-- The problem --
Your answer should be the lines below from the one with "yellow brick H2:H4" to the one with "yellow brick B4:C4", both included, given again exactly and with nothing added.

=== Records ===

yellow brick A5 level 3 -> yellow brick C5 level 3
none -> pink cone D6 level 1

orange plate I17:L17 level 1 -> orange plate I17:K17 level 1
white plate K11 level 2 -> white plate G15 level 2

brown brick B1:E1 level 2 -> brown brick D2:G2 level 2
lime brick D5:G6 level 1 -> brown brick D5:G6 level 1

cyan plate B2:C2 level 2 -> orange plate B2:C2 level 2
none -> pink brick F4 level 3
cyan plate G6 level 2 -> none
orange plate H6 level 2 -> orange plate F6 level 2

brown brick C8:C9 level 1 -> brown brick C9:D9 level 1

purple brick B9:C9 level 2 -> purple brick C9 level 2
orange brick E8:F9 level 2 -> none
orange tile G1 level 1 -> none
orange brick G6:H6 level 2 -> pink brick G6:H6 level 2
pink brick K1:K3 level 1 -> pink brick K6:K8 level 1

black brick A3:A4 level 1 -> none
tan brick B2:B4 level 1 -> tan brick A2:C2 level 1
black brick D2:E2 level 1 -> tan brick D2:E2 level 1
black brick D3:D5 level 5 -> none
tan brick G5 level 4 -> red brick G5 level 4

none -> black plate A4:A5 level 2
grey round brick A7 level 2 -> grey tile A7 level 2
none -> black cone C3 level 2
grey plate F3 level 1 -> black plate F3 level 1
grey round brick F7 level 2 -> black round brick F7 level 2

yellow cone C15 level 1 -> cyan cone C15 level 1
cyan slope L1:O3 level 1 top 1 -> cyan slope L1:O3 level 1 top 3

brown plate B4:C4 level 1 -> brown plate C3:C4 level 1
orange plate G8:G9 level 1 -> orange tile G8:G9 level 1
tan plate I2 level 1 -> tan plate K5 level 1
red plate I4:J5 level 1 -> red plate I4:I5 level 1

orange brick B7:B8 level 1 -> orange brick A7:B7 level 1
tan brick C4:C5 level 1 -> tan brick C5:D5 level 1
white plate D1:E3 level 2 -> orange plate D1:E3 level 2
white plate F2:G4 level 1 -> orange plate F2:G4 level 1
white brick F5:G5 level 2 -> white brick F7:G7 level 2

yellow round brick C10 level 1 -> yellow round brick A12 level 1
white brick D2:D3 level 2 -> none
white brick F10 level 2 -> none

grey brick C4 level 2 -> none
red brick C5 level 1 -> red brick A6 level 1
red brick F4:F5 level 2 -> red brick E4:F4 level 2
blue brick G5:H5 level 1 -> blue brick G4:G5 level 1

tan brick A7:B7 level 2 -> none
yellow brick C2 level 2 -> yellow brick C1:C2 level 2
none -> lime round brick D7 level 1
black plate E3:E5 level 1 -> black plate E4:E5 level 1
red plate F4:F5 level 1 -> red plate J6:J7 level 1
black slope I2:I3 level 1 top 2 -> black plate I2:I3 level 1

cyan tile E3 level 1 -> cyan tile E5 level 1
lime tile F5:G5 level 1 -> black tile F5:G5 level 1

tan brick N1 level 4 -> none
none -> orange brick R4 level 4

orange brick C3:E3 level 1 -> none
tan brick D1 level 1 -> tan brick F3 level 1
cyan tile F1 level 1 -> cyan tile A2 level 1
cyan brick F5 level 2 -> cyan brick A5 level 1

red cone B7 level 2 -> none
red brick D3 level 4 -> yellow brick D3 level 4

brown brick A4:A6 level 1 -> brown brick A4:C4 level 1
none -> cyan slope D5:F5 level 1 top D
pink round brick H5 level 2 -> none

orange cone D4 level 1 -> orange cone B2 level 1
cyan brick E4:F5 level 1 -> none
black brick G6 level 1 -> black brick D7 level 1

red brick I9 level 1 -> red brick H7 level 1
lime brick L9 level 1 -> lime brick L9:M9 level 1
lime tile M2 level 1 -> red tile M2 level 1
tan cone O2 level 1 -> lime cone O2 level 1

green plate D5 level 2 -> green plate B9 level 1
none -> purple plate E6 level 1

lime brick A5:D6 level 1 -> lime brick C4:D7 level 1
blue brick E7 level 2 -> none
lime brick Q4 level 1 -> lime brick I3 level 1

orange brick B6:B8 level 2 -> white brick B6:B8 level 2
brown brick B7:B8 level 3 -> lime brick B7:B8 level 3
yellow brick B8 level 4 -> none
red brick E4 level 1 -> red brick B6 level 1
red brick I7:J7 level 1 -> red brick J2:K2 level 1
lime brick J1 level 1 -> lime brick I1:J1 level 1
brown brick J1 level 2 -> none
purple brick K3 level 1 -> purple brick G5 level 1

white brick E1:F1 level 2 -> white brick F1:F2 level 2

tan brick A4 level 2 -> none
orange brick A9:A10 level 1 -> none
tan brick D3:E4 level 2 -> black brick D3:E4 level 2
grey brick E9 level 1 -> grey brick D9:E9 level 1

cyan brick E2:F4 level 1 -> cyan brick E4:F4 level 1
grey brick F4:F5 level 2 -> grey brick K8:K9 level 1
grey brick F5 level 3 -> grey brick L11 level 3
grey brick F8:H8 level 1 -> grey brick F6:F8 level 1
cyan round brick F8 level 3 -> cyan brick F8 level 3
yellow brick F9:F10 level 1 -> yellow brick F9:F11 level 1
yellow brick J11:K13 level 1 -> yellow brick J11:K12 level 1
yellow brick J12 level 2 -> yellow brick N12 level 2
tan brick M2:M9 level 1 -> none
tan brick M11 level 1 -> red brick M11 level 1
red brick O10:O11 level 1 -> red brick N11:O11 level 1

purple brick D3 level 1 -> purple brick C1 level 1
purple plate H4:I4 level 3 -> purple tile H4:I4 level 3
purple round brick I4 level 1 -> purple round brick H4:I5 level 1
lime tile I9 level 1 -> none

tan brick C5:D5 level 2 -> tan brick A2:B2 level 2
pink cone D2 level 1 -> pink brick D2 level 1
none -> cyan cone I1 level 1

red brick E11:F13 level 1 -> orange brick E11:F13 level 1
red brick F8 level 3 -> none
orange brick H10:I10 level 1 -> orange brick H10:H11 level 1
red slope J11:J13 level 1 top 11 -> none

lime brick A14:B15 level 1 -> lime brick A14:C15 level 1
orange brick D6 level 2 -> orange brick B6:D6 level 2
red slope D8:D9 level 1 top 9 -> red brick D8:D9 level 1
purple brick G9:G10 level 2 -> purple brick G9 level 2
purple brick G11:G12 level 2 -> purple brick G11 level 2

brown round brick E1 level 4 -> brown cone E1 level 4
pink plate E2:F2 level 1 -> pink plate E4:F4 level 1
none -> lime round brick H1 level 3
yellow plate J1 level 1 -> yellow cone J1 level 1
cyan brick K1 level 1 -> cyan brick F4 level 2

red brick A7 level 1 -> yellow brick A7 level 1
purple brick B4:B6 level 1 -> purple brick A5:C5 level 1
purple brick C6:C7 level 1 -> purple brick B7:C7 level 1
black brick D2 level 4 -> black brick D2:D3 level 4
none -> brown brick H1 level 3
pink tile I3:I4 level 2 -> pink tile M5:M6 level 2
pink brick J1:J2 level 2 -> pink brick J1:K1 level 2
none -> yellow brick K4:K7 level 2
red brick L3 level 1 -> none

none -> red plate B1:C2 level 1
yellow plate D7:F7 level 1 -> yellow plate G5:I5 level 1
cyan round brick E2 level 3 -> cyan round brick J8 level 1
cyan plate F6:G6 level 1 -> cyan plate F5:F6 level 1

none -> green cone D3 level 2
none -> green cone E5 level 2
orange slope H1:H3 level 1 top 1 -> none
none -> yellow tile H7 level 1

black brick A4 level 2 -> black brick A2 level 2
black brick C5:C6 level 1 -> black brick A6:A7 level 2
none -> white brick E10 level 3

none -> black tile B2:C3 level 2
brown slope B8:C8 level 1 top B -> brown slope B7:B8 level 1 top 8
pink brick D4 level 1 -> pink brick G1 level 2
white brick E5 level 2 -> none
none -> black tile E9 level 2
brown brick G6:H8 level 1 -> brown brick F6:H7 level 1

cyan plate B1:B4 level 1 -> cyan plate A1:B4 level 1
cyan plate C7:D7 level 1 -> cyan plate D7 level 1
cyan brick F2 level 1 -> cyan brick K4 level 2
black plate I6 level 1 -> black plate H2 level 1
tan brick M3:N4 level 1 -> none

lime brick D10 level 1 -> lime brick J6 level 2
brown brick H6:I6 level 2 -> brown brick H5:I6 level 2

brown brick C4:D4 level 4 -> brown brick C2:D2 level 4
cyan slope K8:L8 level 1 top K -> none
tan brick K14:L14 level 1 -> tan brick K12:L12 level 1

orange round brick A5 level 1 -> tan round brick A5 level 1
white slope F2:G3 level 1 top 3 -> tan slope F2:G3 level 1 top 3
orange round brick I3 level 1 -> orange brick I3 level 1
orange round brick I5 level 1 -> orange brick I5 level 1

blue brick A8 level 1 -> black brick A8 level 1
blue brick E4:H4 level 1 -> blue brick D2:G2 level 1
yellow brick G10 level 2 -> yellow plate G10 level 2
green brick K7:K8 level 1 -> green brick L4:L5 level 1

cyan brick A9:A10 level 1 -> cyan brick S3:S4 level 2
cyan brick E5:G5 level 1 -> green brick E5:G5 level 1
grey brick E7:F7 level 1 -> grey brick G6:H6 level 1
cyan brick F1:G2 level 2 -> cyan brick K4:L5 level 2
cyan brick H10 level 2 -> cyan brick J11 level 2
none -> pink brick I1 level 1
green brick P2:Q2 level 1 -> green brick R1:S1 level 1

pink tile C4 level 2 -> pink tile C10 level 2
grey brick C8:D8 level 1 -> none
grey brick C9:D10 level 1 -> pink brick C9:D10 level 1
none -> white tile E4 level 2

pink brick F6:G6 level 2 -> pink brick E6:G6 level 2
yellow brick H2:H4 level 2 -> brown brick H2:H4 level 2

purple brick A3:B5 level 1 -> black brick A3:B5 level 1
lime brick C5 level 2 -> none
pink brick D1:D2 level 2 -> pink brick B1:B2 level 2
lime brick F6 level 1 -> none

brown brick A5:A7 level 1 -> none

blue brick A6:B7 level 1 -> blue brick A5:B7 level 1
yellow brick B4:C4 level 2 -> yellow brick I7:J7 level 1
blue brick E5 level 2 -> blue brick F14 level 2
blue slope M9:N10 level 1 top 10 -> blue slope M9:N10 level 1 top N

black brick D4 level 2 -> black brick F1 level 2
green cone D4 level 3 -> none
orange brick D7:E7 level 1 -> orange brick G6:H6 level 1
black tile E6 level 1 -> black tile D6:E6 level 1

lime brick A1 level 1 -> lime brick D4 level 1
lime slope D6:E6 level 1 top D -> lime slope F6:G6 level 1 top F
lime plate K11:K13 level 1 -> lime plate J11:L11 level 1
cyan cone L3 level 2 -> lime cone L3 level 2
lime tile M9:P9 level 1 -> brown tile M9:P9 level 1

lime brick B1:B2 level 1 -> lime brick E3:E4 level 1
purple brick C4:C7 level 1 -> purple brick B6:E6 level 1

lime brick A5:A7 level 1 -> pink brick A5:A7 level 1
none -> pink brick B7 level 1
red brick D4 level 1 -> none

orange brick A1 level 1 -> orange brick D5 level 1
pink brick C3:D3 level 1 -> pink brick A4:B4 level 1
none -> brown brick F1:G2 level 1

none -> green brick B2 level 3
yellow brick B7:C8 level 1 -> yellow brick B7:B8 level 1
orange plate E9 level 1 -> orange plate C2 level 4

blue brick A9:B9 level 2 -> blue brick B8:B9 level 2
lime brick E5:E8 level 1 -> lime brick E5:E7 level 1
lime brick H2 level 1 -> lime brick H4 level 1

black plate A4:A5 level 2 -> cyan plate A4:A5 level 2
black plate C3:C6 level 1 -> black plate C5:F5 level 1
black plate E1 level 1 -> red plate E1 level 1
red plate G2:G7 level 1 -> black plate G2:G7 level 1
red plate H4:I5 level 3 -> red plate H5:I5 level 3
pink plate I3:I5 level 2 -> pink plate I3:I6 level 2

===

-- Exercise result --
yellow brick H2:H4 level 2 -> brown brick H2:H4 level 2

purple brick A3:B5 level 1 -> black brick A3:B5 level 1
lime brick C5 level 2 -> none
pink brick D1:D2 level 2 -> pink brick B1:B2 level 2
lime brick F6 level 1 -> none

brown brick A5:A7 level 1 -> none

blue brick A6:B7 level 1 -> blue brick A5:B7 level 1
yellow brick B4:C4 level 2 -> yellow brick I7:J7 level 1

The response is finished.